_Task goal_. Word for word, restate the lines of the data from the first through the one containing "U4 pin Q3: none -> 5V", and nothing else.

_Supplied information_.
::::::::
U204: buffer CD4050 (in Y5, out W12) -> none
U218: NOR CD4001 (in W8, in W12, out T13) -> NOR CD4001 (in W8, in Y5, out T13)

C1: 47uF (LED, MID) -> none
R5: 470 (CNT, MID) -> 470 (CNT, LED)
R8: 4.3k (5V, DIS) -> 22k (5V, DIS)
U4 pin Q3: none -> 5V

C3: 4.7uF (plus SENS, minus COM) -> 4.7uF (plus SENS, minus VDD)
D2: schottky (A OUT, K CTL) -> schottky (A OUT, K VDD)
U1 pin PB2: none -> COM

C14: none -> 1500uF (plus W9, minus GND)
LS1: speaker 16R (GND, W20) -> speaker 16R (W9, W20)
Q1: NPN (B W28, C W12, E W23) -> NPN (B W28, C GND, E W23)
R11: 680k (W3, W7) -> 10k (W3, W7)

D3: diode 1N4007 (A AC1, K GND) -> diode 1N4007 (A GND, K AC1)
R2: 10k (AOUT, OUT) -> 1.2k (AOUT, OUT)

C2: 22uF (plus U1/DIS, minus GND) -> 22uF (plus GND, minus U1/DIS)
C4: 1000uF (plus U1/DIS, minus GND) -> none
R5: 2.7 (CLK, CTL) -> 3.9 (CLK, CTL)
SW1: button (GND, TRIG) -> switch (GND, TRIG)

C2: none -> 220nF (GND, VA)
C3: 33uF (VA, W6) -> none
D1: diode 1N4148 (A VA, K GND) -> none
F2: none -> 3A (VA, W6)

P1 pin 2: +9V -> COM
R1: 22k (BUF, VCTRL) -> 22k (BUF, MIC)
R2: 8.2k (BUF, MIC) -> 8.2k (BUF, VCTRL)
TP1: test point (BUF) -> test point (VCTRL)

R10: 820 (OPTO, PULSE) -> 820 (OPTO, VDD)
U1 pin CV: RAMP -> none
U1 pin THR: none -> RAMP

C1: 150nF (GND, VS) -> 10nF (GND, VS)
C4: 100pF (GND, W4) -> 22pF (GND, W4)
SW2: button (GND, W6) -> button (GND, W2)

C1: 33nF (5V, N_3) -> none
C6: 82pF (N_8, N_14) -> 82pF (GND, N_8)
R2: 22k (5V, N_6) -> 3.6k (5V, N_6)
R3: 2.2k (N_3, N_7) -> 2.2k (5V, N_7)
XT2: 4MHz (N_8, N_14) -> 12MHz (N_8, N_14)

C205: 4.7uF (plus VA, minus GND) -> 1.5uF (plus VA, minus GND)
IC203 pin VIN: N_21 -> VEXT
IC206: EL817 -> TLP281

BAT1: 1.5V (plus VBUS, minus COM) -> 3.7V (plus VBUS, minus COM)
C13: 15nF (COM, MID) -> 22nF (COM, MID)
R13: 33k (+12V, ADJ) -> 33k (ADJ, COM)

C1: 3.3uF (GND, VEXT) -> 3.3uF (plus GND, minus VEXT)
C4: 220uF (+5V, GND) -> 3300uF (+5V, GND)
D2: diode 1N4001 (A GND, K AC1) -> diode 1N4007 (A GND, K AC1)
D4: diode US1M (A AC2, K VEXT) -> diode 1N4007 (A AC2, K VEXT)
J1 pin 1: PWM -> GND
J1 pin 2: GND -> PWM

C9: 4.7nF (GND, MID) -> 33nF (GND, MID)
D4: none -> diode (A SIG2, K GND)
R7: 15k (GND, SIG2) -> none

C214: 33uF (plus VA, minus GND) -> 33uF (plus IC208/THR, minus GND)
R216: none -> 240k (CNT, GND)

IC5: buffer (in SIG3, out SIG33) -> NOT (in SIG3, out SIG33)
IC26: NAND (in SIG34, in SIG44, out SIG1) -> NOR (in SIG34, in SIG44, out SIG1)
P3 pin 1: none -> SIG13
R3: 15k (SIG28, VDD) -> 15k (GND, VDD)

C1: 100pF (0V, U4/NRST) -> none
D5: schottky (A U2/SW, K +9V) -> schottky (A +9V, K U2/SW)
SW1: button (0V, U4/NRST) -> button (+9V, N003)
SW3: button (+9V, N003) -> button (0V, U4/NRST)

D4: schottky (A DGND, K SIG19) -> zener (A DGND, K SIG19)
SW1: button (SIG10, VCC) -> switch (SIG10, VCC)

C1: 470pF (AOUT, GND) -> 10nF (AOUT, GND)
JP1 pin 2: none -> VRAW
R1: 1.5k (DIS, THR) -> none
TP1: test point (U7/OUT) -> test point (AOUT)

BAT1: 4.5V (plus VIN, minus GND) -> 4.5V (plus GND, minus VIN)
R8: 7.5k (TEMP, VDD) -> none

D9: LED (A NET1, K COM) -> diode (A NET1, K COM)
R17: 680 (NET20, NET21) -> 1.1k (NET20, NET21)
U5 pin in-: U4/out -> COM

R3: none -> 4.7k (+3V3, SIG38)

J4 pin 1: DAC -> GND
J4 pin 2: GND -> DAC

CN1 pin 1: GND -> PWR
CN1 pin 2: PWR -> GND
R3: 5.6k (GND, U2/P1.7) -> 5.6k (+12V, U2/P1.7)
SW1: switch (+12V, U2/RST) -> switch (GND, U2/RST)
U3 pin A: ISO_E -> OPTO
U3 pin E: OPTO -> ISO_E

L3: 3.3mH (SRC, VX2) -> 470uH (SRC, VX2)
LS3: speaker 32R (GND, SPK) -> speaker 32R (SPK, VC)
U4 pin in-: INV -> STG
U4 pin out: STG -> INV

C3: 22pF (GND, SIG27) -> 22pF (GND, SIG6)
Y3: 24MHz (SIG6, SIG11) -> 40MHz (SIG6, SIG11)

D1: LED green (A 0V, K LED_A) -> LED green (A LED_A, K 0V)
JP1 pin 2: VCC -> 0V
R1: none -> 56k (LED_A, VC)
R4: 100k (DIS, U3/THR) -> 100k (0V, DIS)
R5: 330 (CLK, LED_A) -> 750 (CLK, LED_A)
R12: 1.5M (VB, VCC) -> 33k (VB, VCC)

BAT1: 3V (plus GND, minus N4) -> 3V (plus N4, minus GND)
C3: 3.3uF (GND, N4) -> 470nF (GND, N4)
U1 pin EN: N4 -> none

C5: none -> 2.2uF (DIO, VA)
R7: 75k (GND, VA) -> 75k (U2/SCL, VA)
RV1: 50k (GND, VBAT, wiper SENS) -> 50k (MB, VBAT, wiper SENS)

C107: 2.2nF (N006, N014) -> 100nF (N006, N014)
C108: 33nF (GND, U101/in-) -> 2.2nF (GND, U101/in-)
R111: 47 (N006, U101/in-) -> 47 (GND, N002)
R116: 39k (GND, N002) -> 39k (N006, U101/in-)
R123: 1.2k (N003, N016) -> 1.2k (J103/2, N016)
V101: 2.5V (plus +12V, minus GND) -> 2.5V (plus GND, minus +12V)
::::::::
_Response area_.
U204: buffer CD4050 (in Y5, out W12) -> none
U218: NOR CD4001 (in W8, in W12, out T13) -> NOR CD4001 (in W8, in Y5, out T13)

C1: 47uF (LED, MID) -> none
R5: 470 (CNT, MID) -> 470 (CNT, LED)
R8: 4.3k (5V, DIS) -> 22k (5V, DIS)
U4 pin Q3: none -> 5V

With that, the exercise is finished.